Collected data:
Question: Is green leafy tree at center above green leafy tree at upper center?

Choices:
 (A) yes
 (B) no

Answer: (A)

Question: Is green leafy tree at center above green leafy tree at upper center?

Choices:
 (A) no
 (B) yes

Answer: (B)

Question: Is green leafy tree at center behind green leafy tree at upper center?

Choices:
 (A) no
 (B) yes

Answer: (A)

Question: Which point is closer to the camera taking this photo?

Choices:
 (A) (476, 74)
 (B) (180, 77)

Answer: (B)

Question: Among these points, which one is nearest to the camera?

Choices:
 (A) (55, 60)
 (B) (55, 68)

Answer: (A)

---

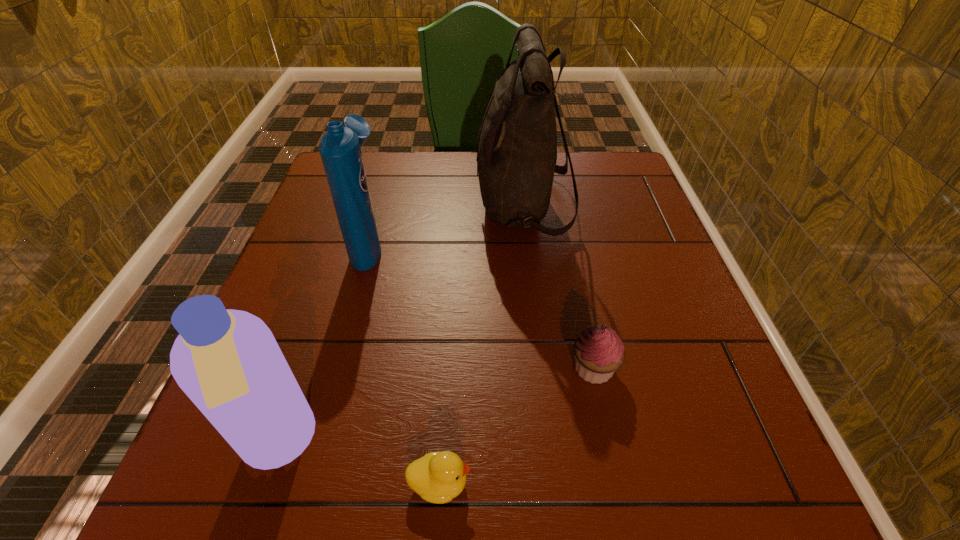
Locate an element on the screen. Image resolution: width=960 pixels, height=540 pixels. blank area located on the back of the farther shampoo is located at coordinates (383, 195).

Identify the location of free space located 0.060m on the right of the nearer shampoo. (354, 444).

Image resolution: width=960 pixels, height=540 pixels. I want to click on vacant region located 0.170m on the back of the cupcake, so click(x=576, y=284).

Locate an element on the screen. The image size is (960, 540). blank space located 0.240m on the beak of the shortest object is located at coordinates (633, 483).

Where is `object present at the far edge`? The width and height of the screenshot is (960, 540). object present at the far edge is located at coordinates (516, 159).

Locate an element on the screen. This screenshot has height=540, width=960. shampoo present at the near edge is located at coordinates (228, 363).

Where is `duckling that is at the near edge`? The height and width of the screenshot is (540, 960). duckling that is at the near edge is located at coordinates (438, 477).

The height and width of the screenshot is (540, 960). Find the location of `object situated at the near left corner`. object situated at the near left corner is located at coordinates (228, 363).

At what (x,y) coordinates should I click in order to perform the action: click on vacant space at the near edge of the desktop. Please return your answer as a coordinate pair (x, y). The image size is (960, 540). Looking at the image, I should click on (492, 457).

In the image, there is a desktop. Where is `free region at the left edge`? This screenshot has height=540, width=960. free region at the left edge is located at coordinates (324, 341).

**What to work on**.
Report how many lines of the collected data contain the string "present" with the same capitalization. Give only the number.

**Answer section**.
2